● **REQUIREMENT**:
Return, word for word, only the lines of the data below that lie between the line with "brown goblet: [257,161,340,312]" and the line with "orange dumbbell: [136,254,196,351]", those two lines included.

● **INPUT**:
###
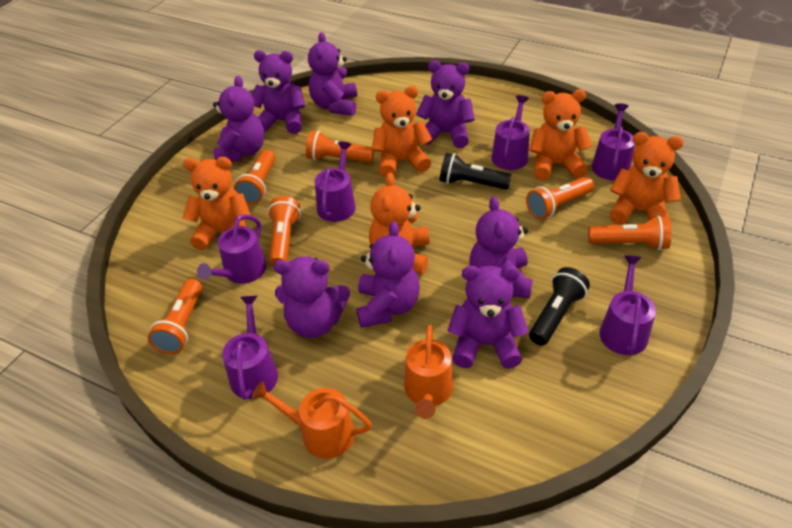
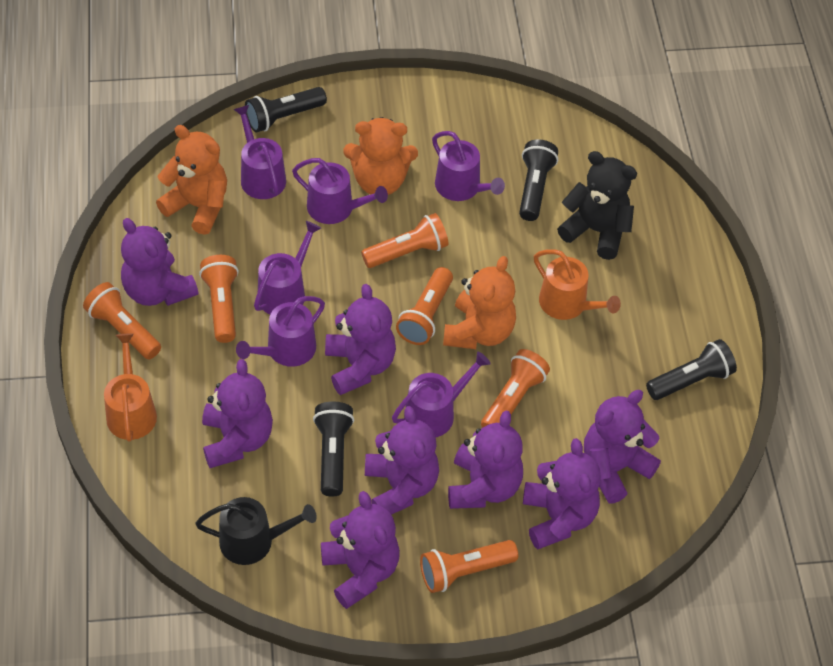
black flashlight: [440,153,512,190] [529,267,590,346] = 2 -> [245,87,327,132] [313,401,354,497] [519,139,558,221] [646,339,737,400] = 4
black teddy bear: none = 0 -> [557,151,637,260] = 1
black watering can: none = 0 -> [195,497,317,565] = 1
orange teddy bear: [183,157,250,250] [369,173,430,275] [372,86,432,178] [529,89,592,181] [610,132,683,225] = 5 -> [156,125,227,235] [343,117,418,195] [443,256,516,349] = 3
###
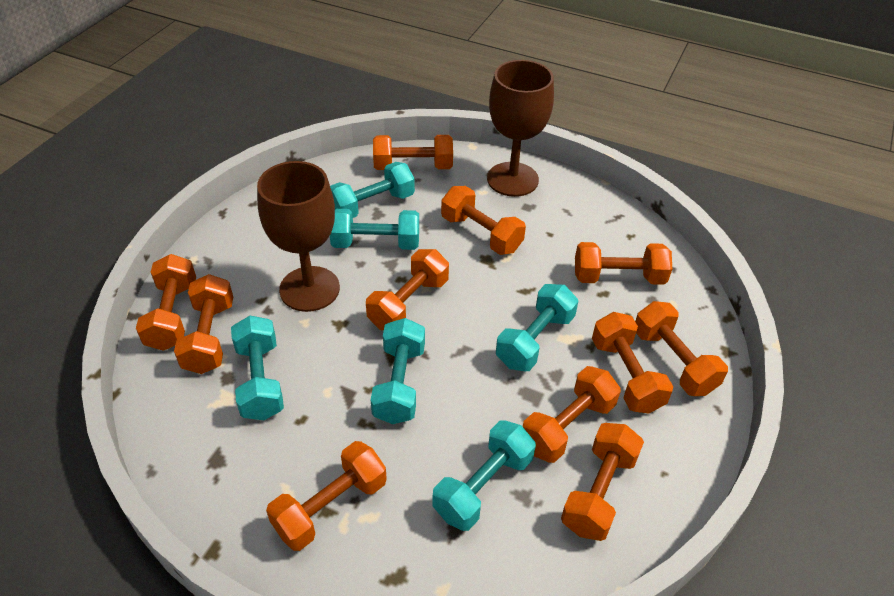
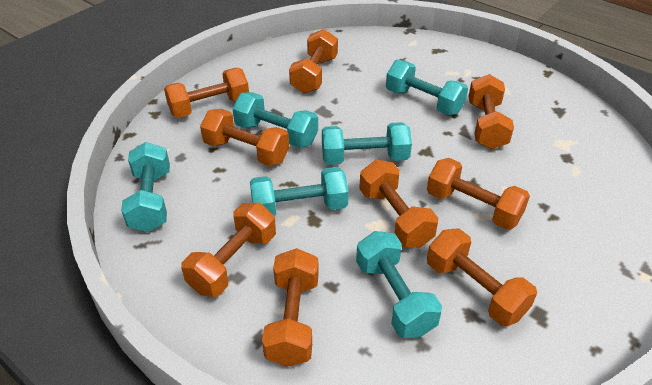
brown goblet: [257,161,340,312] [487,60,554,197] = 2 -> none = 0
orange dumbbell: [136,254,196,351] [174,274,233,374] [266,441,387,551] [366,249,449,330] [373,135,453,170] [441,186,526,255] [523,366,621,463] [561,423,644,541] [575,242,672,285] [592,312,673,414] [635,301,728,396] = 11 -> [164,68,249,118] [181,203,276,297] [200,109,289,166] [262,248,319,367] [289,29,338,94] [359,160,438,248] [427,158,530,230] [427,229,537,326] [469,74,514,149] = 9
###
● **COMPLETED TASK**:
brown goblet: [257,161,340,312] [487,60,554,197] = 2 -> none = 0
orange dumbbell: [136,254,196,351] [174,274,233,374] [266,441,387,551] [366,249,449,330] [373,135,453,170] [441,186,526,255] [523,366,621,463] [561,423,644,541] [575,242,672,285] [592,312,673,414] [635,301,728,396] = 11 -> [164,68,249,118] [181,203,276,297] [200,109,289,166] [262,248,319,367] [289,29,338,94] [359,160,438,248] [427,158,530,230] [427,229,537,326] [469,74,514,149] = 9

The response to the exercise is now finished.